# About this task
Leave the images out, and copy each of the records below exactly.

# The input
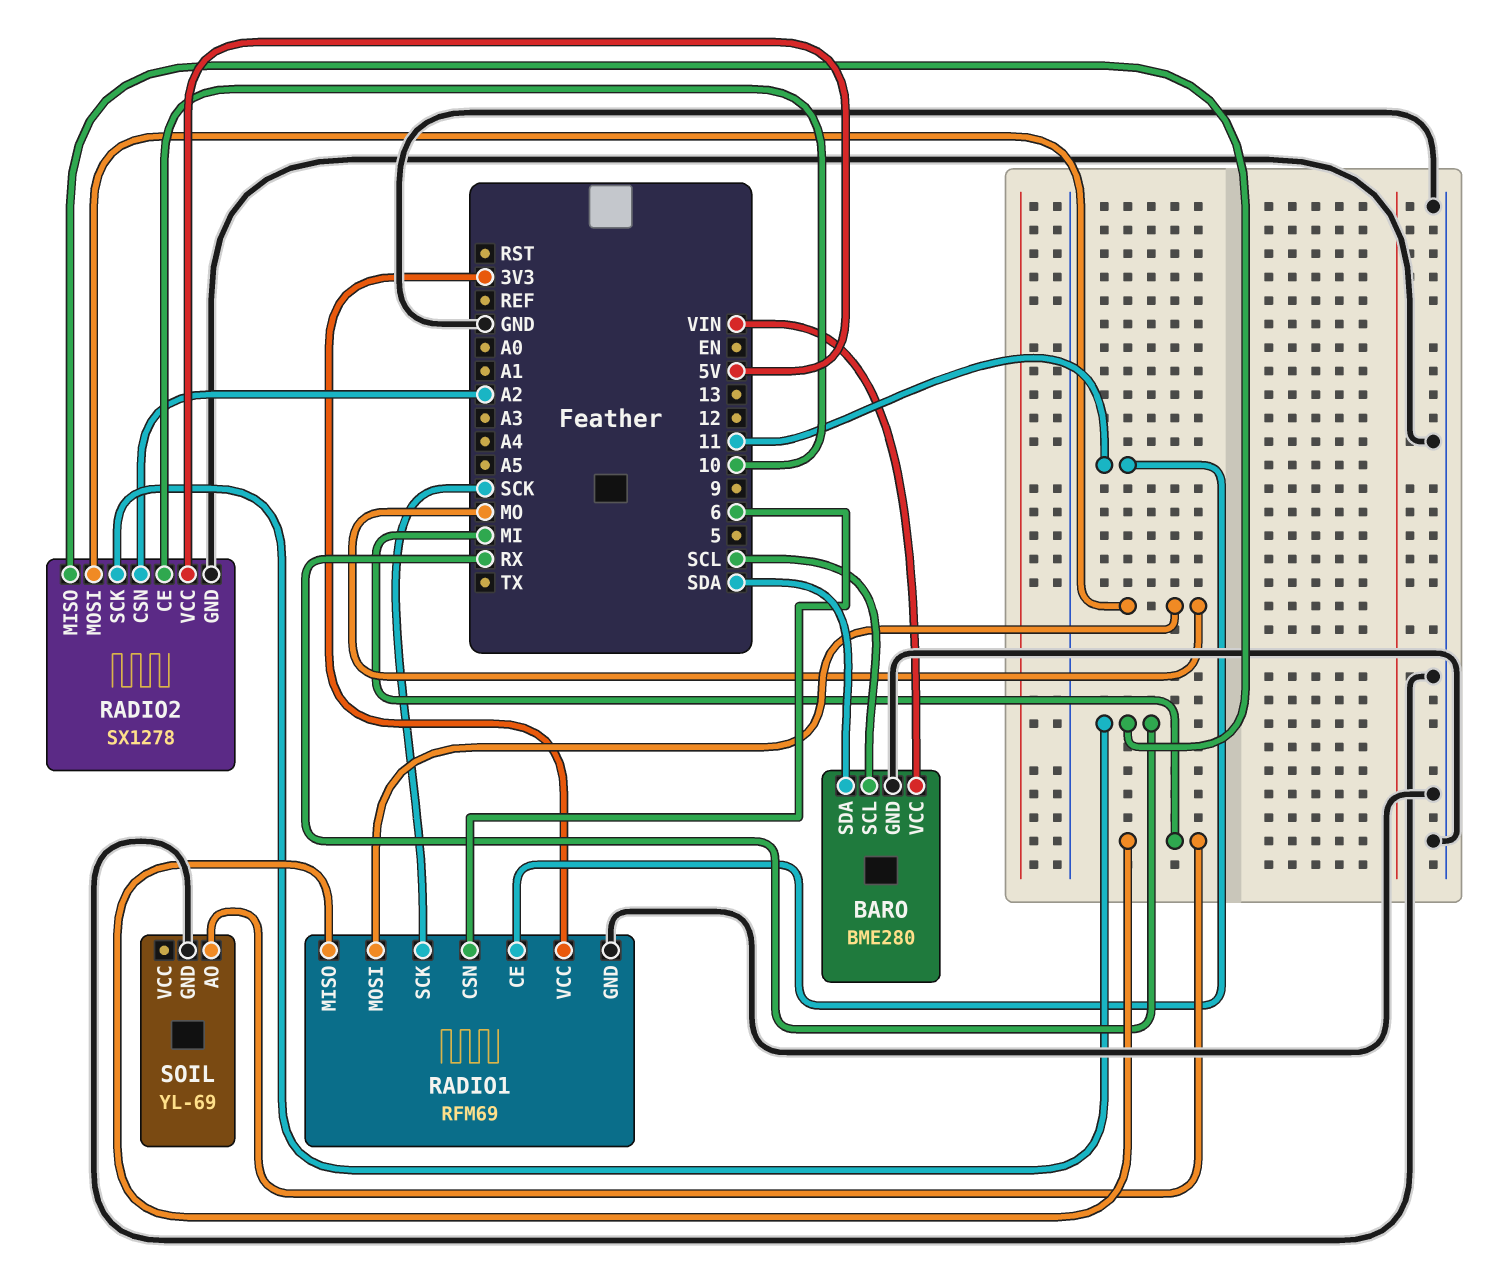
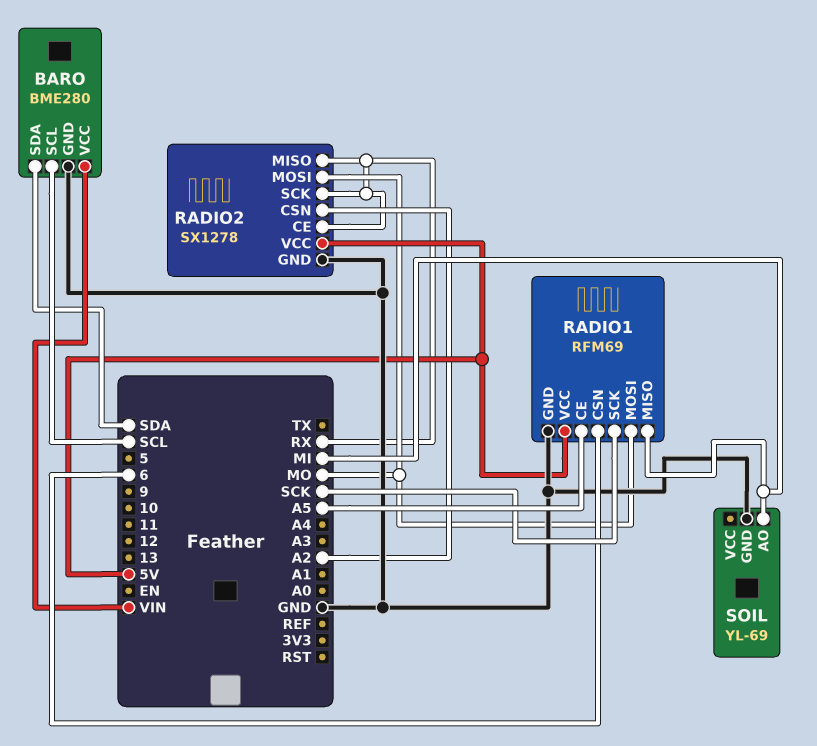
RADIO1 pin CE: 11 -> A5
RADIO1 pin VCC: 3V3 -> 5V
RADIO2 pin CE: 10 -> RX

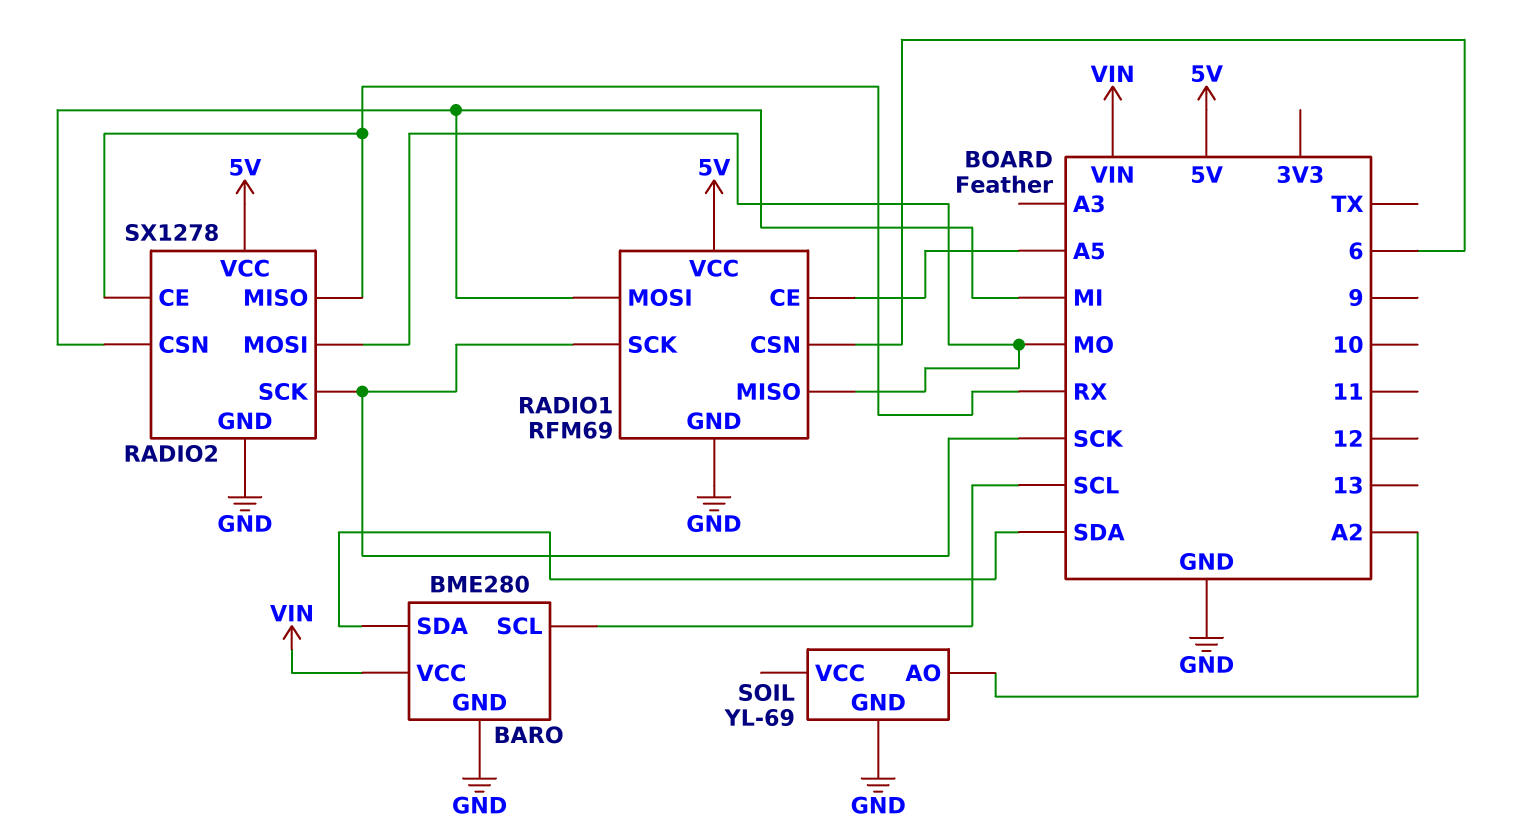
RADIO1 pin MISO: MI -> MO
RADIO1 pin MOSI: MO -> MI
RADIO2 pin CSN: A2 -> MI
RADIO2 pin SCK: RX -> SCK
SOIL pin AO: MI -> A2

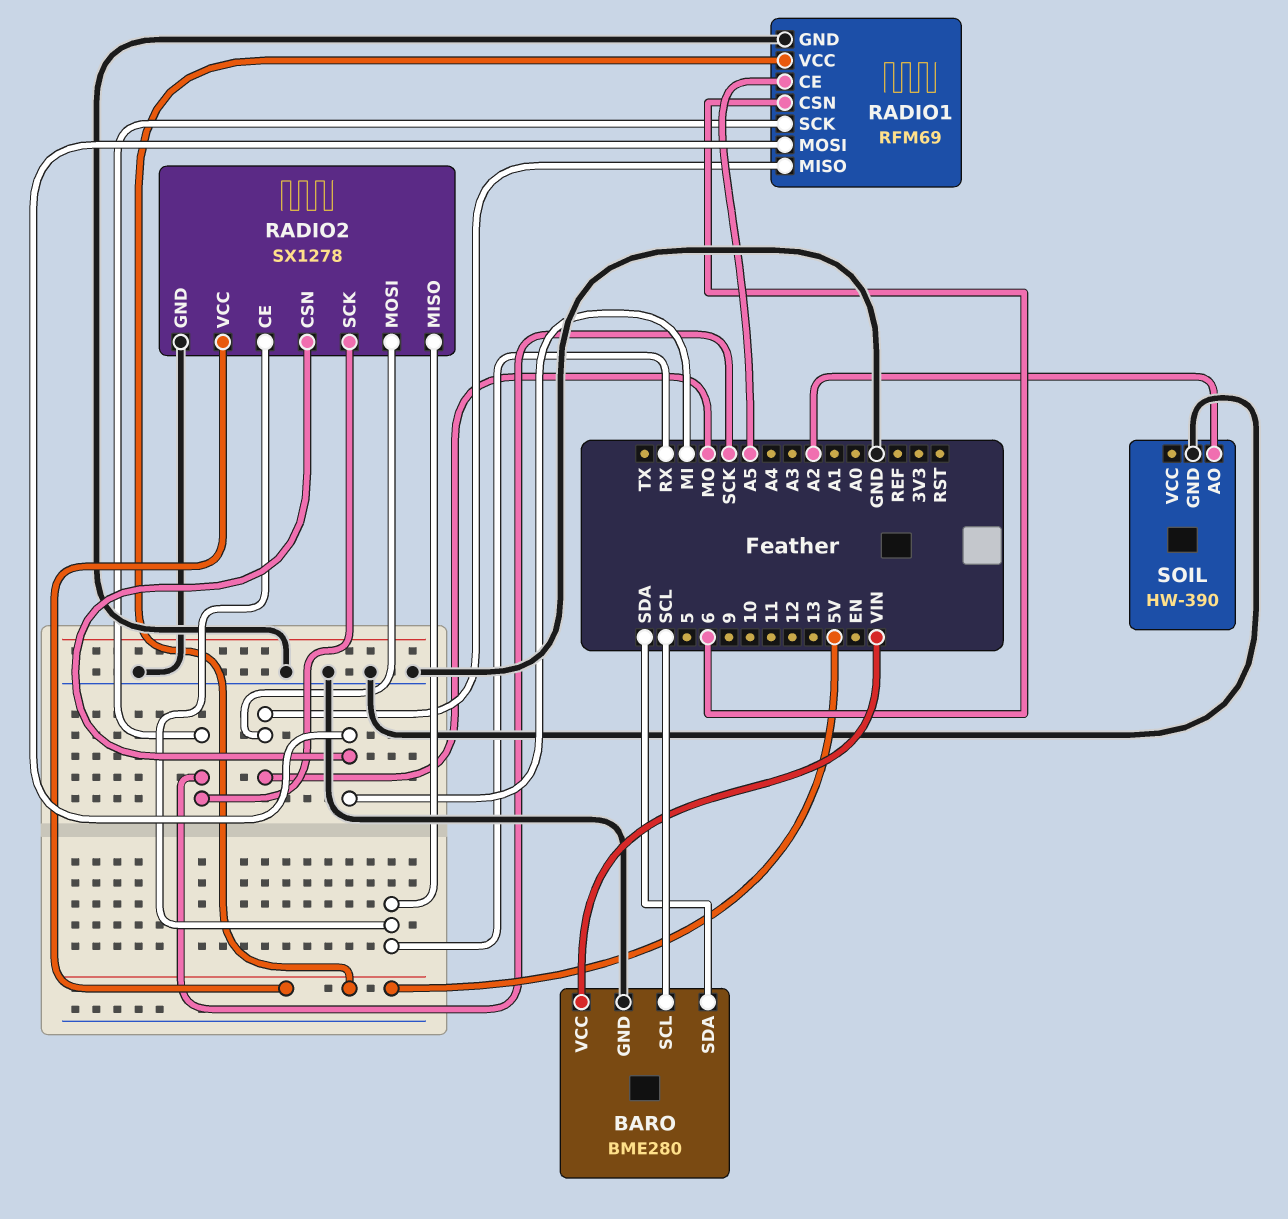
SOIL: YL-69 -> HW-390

# Solution to the problem
RADIO1 pin CE: 11 -> A5
RADIO1 pin VCC: 3V3 -> 5V
RADIO2 pin CE: 10 -> RX

RADIO1 pin MISO: MI -> MO
RADIO1 pin MOSI: MO -> MI
RADIO2 pin CSN: A2 -> MI
RADIO2 pin SCK: RX -> SCK
SOIL pin AO: MI -> A2

SOIL: YL-69 -> HW-390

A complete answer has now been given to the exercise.